ABOUT THIS EXERCISE. Starting with the opening line of the entries below, transcribe each line exactly up to and including the one that has "none -> orange plate J5:J10 level 1"; pictures are not copied.

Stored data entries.
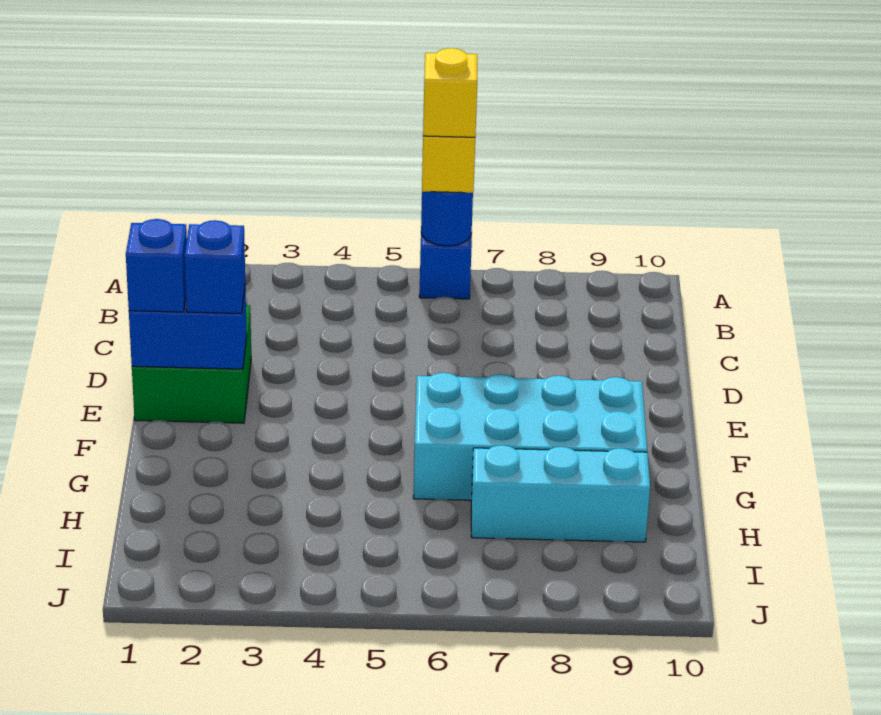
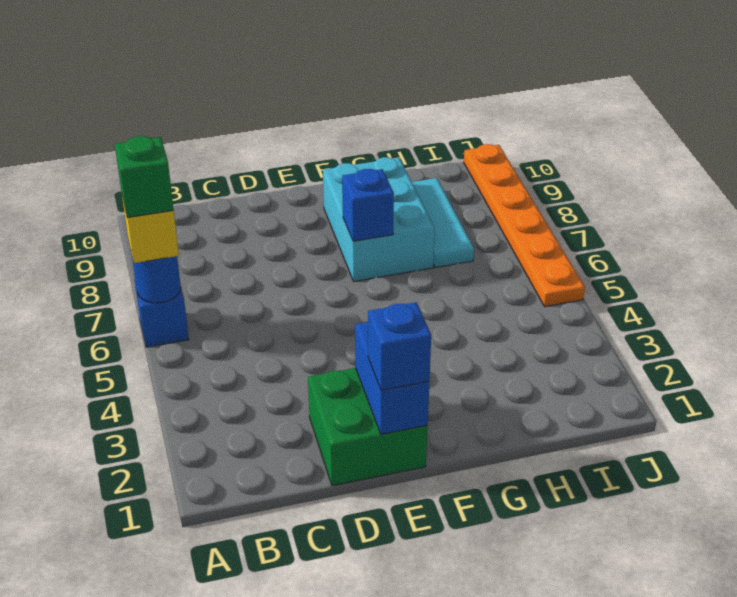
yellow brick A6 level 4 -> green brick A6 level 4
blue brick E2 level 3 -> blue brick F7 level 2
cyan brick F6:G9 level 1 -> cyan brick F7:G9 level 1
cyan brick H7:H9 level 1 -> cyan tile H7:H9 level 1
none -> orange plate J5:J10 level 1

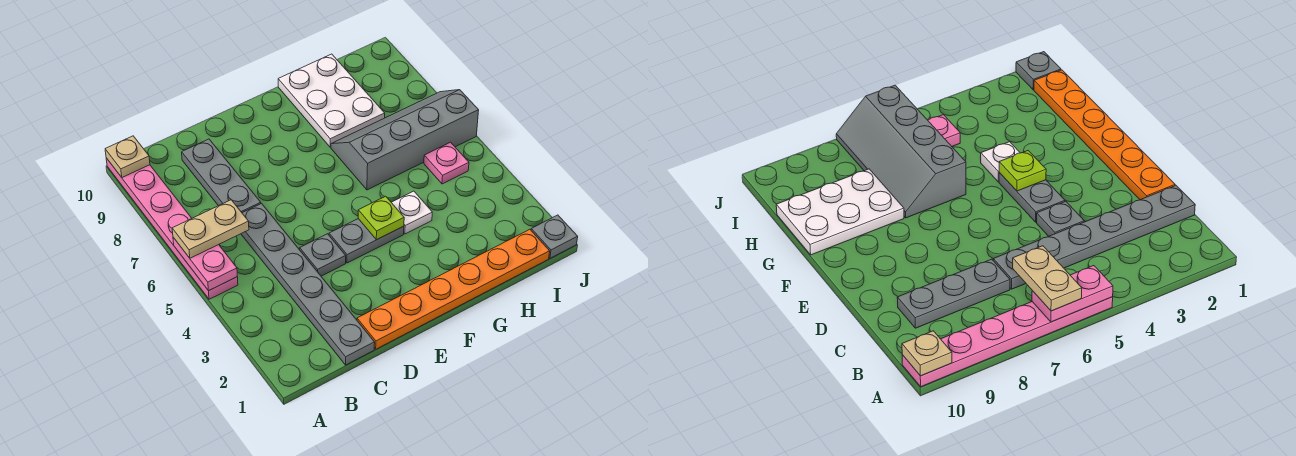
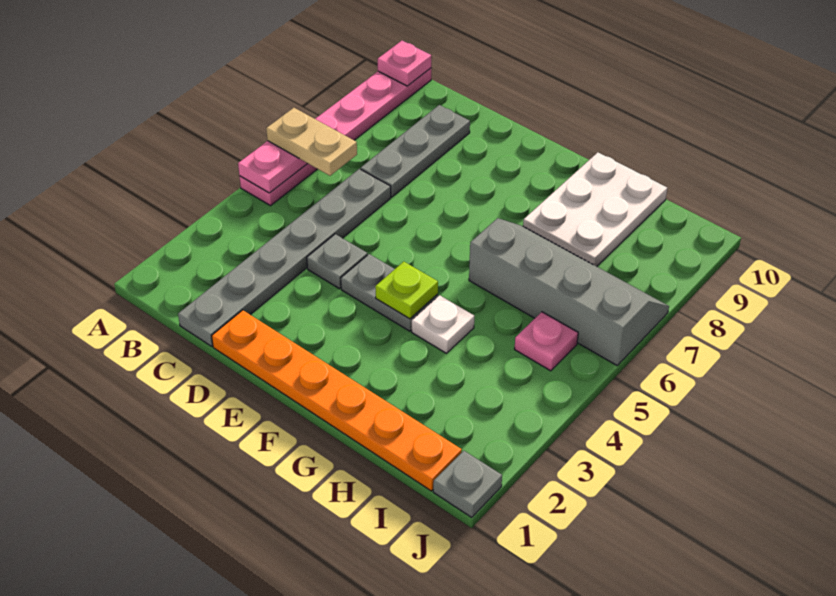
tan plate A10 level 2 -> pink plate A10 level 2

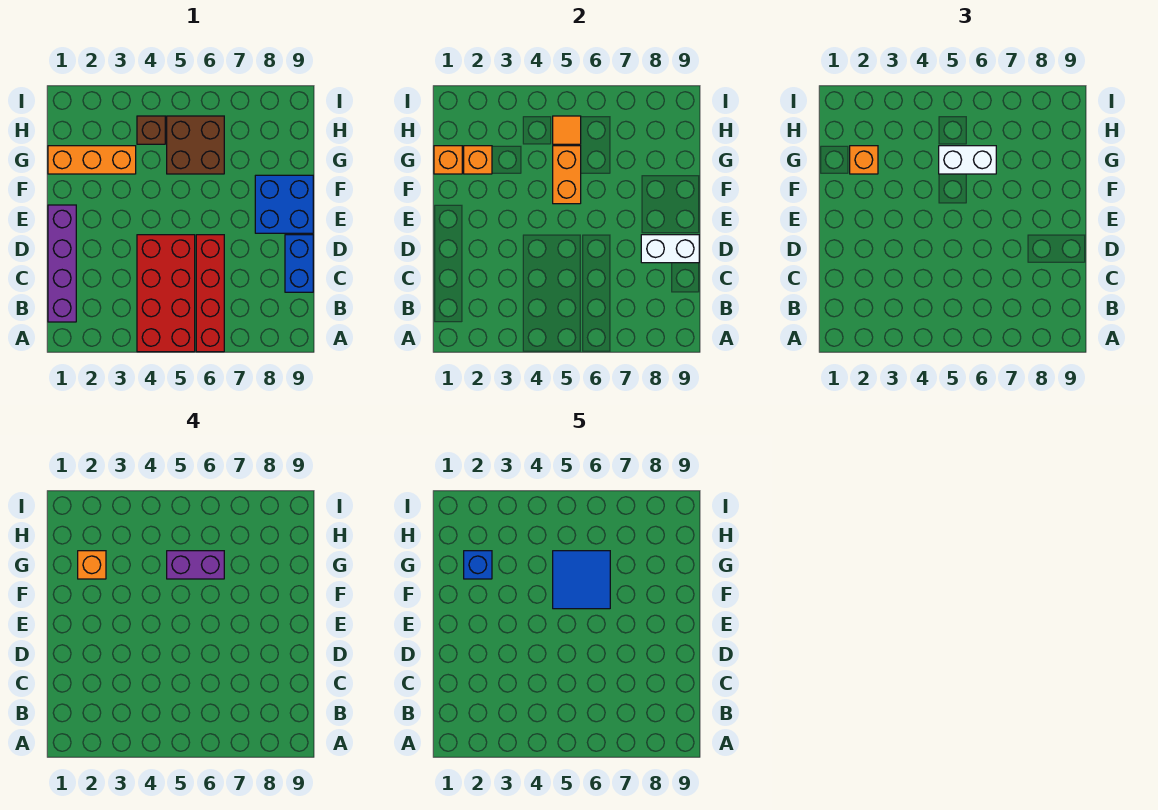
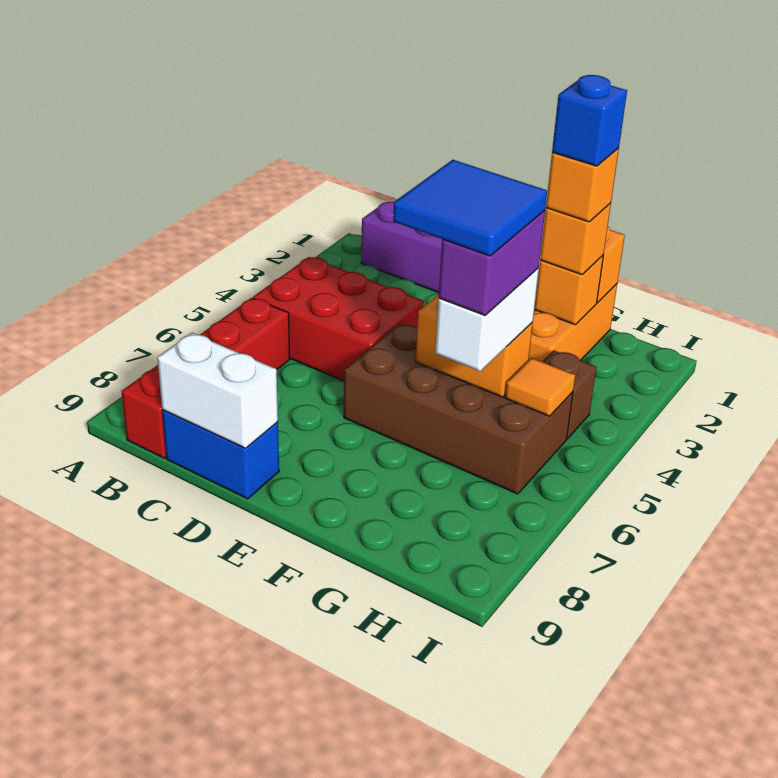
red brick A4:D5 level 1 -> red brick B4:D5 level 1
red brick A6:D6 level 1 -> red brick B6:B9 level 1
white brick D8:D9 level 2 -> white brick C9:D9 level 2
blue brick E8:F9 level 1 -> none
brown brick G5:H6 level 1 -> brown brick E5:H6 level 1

ANSWER SECTION.
yellow brick A6 level 4 -> green brick A6 level 4
blue brick E2 level 3 -> blue brick F7 level 2
cyan brick F6:G9 level 1 -> cyan brick F7:G9 level 1
cyan brick H7:H9 level 1 -> cyan tile H7:H9 level 1
none -> orange plate J5:J10 level 1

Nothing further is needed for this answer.